Assignment →
Search the entries for lines with the string "degrees" and say how many there are, giving only the number.

Data for review →
* * *

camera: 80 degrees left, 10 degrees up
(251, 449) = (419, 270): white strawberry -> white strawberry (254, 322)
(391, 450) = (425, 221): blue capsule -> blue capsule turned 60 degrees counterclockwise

* * *

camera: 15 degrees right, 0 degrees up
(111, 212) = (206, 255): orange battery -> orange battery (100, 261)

* * *

Solution below →
3